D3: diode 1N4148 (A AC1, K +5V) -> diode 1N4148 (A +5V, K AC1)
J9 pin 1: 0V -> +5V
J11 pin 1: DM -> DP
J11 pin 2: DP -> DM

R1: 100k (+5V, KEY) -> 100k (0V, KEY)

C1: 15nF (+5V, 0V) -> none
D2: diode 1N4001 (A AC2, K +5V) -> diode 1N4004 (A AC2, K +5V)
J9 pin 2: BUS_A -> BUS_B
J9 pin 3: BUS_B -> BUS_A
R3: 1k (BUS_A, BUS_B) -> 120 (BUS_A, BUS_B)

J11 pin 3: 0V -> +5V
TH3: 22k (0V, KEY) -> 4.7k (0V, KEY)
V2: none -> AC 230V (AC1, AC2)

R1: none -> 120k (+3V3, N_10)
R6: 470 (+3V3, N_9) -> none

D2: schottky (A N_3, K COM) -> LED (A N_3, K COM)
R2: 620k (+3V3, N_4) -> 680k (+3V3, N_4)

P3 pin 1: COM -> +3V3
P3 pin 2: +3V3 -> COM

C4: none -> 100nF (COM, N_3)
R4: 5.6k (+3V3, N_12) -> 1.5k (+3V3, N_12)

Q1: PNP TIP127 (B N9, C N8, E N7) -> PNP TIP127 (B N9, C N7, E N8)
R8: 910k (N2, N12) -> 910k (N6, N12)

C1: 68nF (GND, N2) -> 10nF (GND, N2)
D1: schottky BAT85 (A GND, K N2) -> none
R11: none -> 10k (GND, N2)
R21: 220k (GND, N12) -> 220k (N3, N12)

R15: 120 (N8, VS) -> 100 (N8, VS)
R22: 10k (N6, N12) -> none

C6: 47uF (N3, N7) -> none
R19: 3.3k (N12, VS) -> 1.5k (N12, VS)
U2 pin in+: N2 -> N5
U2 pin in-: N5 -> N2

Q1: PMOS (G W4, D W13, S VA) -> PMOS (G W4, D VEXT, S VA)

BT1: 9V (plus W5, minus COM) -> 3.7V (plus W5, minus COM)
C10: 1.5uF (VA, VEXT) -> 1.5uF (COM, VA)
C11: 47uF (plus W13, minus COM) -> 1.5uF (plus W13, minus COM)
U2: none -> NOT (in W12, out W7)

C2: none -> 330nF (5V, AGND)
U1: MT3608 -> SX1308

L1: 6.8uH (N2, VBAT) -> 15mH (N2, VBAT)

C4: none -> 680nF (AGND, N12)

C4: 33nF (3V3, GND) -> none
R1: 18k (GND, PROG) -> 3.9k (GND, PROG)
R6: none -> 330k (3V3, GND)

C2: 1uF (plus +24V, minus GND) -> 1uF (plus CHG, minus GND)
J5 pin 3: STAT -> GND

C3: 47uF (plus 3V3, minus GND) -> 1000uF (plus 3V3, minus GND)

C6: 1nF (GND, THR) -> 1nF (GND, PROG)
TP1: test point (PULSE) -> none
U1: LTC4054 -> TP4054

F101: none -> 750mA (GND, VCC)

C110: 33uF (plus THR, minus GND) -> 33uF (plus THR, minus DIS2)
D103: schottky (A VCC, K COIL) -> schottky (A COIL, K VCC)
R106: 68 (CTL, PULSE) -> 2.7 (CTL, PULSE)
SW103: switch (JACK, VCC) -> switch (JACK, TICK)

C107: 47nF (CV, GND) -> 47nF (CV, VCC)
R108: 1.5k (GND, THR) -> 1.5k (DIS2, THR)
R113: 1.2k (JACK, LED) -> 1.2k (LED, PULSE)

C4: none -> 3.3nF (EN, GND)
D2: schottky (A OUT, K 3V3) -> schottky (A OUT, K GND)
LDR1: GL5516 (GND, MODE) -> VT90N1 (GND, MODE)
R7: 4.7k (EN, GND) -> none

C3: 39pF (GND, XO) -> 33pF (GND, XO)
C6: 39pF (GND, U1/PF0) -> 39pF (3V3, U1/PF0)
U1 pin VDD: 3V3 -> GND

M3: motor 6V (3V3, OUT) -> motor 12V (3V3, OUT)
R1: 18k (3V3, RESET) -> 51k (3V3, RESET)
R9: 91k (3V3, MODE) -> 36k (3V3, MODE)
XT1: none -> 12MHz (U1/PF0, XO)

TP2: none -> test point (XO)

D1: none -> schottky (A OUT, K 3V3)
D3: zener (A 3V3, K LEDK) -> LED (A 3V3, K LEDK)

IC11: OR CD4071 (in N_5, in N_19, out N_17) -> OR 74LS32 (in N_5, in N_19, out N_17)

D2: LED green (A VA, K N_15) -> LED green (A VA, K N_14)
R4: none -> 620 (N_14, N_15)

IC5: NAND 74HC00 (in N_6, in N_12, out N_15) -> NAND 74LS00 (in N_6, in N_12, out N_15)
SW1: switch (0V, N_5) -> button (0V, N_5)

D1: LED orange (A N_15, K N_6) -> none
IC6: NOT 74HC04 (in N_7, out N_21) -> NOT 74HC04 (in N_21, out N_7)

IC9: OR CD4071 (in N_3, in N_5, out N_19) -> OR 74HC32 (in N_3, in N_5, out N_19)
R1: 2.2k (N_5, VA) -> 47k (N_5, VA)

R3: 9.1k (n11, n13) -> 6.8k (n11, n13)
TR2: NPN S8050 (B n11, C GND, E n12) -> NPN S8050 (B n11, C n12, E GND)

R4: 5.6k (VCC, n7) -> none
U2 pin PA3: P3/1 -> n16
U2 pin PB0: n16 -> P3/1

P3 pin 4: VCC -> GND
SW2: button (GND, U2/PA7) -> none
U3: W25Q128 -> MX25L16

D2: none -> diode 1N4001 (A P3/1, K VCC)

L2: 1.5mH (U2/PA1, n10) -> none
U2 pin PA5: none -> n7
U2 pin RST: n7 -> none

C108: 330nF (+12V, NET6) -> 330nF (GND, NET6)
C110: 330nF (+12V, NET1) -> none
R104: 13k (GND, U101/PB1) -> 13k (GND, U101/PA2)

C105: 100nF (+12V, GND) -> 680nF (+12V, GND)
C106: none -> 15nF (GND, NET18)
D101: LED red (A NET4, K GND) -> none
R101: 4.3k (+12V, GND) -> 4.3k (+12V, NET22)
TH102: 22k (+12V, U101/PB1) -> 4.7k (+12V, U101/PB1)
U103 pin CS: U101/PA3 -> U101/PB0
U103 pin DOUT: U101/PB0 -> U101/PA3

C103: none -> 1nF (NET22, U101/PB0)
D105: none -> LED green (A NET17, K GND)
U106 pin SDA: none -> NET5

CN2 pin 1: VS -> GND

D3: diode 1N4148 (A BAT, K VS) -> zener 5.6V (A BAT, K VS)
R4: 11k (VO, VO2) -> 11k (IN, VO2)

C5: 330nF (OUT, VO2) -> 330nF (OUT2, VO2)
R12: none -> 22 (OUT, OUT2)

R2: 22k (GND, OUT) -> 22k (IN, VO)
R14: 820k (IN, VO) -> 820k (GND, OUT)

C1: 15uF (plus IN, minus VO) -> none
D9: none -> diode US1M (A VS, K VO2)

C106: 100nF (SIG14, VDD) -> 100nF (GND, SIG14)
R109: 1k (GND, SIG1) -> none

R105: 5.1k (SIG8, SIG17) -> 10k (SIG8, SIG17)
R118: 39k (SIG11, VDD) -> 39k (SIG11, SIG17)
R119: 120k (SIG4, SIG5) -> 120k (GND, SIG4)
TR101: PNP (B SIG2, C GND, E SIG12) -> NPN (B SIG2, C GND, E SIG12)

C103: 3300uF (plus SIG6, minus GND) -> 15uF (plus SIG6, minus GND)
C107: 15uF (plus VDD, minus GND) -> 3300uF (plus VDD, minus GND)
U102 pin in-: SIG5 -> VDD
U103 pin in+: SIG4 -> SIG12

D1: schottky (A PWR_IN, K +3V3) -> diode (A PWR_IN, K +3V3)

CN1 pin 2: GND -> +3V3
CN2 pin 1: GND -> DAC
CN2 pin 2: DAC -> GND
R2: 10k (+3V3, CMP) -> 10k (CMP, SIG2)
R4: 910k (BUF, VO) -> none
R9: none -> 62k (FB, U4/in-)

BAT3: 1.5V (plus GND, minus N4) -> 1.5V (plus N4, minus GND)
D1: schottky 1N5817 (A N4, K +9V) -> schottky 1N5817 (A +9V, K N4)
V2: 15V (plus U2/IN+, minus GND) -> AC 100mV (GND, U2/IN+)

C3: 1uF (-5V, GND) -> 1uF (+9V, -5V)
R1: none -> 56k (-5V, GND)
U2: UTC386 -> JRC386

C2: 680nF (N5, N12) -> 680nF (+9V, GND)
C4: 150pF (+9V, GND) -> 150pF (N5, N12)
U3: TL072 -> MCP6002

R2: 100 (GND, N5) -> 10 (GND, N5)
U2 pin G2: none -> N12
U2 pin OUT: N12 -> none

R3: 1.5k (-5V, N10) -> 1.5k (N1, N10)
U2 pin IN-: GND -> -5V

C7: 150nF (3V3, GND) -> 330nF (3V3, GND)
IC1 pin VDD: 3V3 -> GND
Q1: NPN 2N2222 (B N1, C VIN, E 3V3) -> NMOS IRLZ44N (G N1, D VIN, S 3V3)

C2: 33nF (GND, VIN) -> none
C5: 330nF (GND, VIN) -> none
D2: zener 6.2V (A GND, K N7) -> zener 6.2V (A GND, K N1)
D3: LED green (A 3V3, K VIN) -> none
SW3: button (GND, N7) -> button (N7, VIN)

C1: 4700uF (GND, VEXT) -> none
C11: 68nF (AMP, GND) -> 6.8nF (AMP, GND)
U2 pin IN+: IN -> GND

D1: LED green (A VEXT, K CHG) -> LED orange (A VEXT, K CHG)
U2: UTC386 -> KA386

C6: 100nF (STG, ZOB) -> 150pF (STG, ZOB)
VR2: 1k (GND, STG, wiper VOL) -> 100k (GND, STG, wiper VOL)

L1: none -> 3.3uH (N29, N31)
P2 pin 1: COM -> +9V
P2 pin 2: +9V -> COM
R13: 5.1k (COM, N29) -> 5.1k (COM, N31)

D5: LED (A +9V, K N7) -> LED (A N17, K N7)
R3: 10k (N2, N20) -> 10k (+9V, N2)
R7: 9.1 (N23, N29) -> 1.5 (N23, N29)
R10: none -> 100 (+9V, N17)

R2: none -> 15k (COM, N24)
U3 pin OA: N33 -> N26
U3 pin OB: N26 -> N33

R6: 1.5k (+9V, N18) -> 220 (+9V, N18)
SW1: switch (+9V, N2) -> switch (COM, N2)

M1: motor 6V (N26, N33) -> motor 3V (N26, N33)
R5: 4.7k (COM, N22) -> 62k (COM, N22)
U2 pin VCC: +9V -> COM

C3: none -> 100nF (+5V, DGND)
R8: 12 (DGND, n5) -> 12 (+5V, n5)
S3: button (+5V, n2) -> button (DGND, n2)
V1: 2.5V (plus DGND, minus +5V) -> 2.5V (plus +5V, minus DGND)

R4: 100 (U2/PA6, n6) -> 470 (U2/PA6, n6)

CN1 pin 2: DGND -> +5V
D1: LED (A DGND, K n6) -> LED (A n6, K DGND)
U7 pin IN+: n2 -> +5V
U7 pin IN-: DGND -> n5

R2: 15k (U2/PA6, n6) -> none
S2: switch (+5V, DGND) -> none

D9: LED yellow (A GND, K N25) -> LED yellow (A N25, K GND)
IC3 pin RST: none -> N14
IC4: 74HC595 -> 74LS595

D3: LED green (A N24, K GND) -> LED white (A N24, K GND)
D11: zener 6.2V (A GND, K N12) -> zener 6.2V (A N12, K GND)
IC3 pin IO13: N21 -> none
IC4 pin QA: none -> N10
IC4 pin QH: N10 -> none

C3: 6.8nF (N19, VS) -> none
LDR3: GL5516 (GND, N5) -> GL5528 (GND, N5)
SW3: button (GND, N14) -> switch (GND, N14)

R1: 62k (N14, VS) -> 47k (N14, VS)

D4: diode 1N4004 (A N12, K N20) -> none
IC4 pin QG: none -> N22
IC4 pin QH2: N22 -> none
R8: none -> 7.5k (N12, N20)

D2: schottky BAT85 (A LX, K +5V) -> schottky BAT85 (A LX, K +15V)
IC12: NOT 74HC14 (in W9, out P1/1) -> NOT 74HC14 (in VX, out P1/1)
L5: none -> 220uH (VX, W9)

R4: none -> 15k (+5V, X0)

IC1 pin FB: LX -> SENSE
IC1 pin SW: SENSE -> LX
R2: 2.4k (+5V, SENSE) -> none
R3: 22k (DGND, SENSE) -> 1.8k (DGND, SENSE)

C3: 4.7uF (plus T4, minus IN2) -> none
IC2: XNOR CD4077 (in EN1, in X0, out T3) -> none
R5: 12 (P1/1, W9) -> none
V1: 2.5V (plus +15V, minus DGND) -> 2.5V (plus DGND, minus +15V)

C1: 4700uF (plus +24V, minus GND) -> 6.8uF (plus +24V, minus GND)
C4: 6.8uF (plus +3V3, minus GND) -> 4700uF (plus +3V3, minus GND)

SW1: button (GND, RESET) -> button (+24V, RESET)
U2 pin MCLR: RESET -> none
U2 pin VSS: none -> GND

========================================

All lines above between those holding "C11: 68nF (AMP, GND) -> 6.8nF (AMP, GND)" and "D5: LED (A +9V, K N7) -> LED (A N17, K N7)", inclusive, must be set down unchanged, and no other line may be included.

▶ _Reply to the exercise_
C11: 68nF (AMP, GND) -> 6.8nF (AMP, GND)
U2 pin IN+: IN -> GND

D1: LED green (A VEXT, K CHG) -> LED orange (A VEXT, K CHG)
U2: UTC386 -> KA386

C6: 100nF (STG, ZOB) -> 150pF (STG, ZOB)
VR2: 1k (GND, STG, wiper VOL) -> 100k (GND, STG, wiper VOL)

L1: none -> 3.3uH (N29, N31)
P2 pin 1: COM -> +9V
P2 pin 2: +9V -> COM
R13: 5.1k (COM, N29) -> 5.1k (COM, N31)

D5: LED (A +9V, K N7) -> LED (A N17, K N7)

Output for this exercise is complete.